** Data for processing **
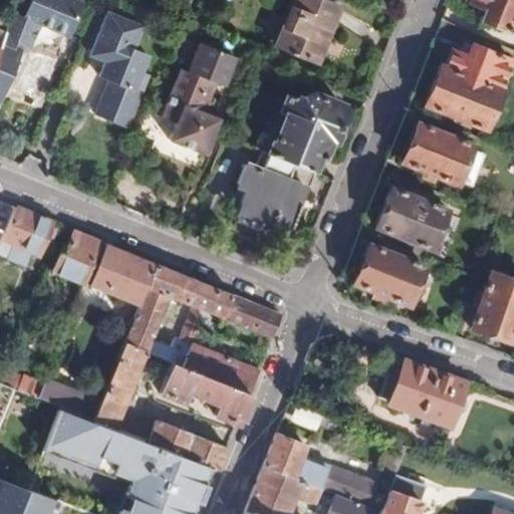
[(0,101),(2,101),(19,59),(18,52),(29,47),(40,23),(68,33),(81,1),(79,0),(21,0),(12,25),(6,40),(0,53),(0,101)]
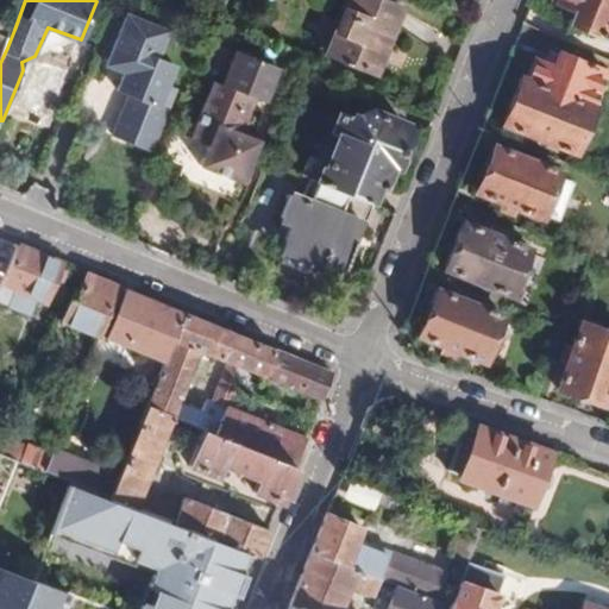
[(402,13),(371,0),(351,0),(327,60),(376,80),(402,13)]
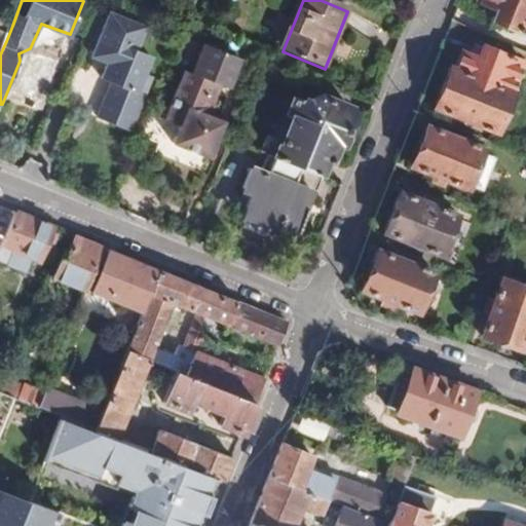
[(525,0),(482,0),(480,5),(499,14),(495,25),(525,36),(525,0)]
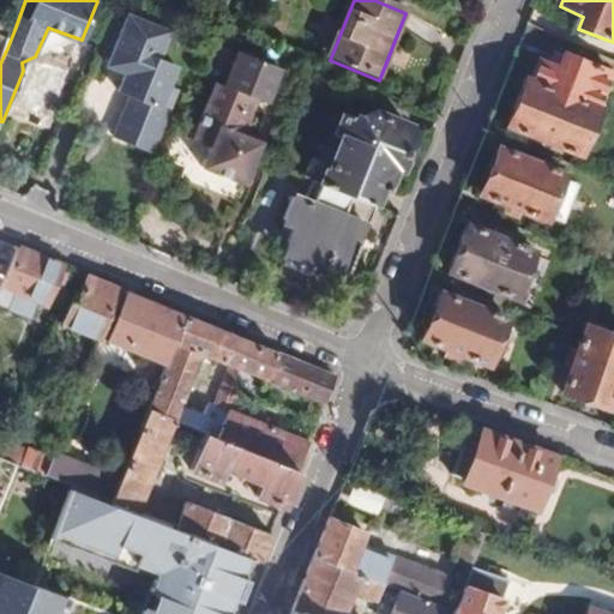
[(163,36),(121,19),(101,70),(116,77),(110,95),(121,100),(104,140),(143,156),(169,94),(161,91),(168,71),(151,65),(163,36)]
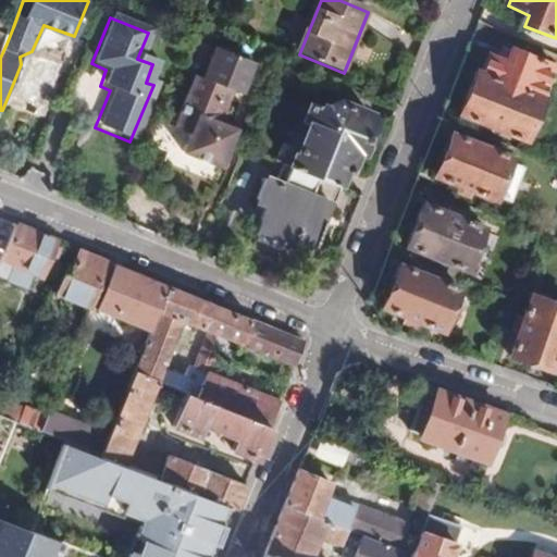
[(13,27),(1,23),(0,25),(0,40),(7,44),(13,27)]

** What you will do **
Make an exact copy of the data above, pictures excluded.

** The answer **
[(0,101),(2,101),(19,59),(18,52),(29,47),(40,23),(68,33),(81,1),(79,0),(21,0),(12,25),(6,40),(0,53),(0,101)]
[(402,13),(371,0),(351,0),(327,60),(376,80),(402,13)]
[(525,0),(482,0),(480,5),(499,14),(495,25),(525,36),(525,0)]
[(163,36),(121,19),(101,70),(116,77),(110,95),(121,100),(104,140),(143,156),(169,94),(161,91),(168,71),(151,65),(163,36)]
[(13,27),(1,23),(0,25),(0,40),(7,44),(13,27)]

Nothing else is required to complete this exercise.